**What the task asks:**
How do the lines below between the ones holding "black cube: 2 -> 1" and "white hammer: 4 -> 7", inclusive, read? Give them again exactly, with no other lines.

**Provided data:**
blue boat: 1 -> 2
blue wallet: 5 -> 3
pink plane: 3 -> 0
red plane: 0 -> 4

...

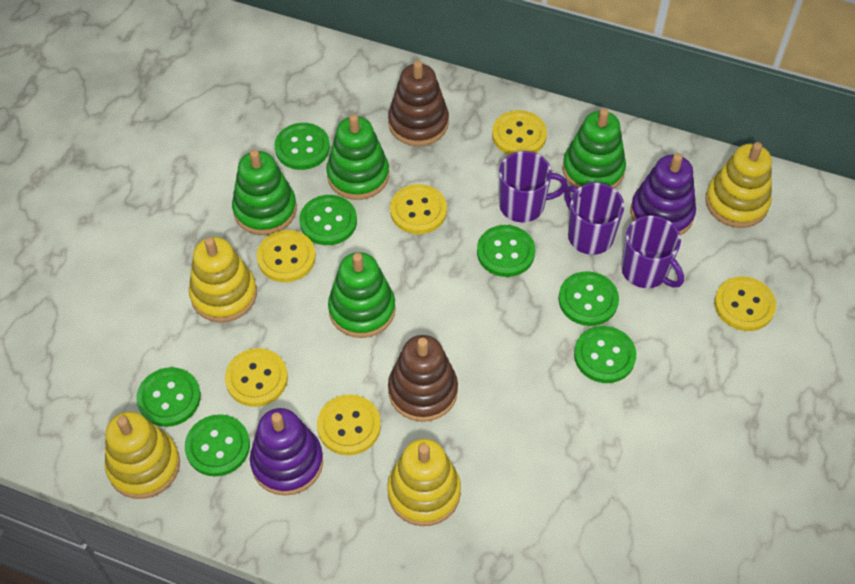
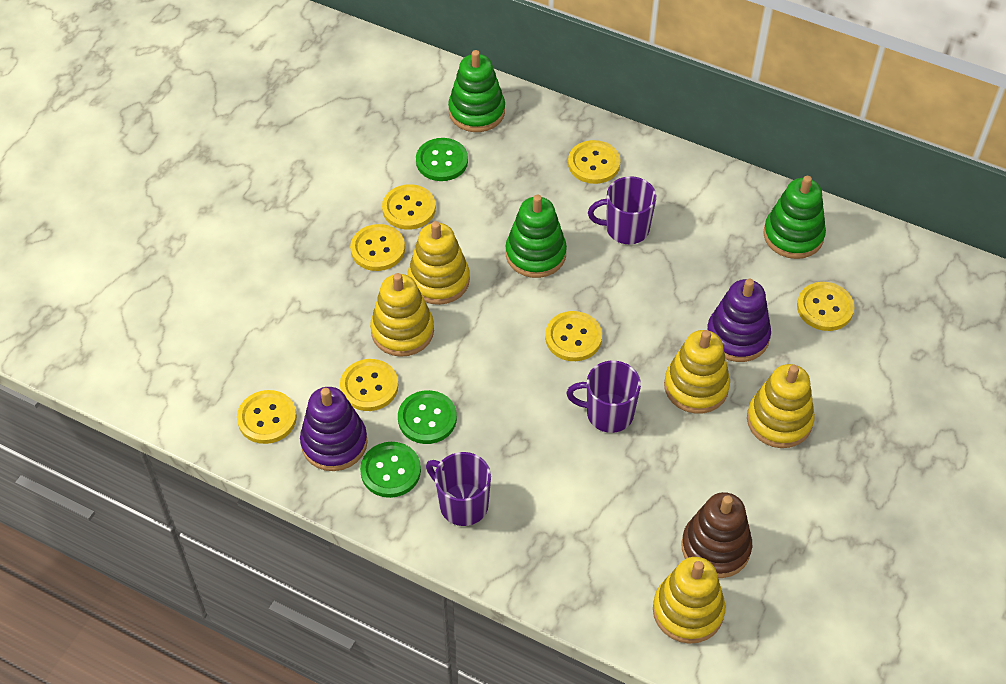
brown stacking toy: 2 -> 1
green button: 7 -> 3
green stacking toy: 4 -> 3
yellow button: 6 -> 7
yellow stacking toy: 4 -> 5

--

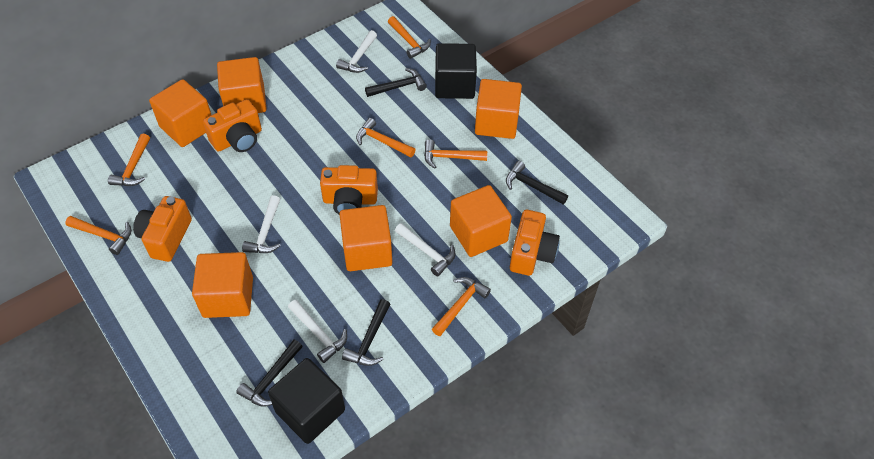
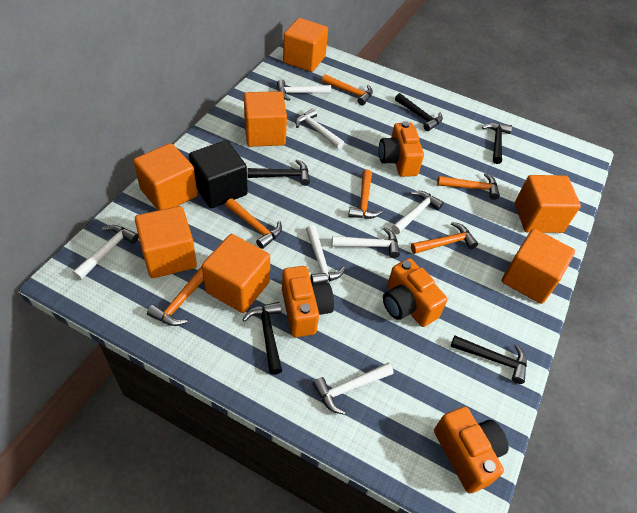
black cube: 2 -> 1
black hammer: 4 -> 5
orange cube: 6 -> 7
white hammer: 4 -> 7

**Response:**
black cube: 2 -> 1
black hammer: 4 -> 5
orange cube: 6 -> 7
white hammer: 4 -> 7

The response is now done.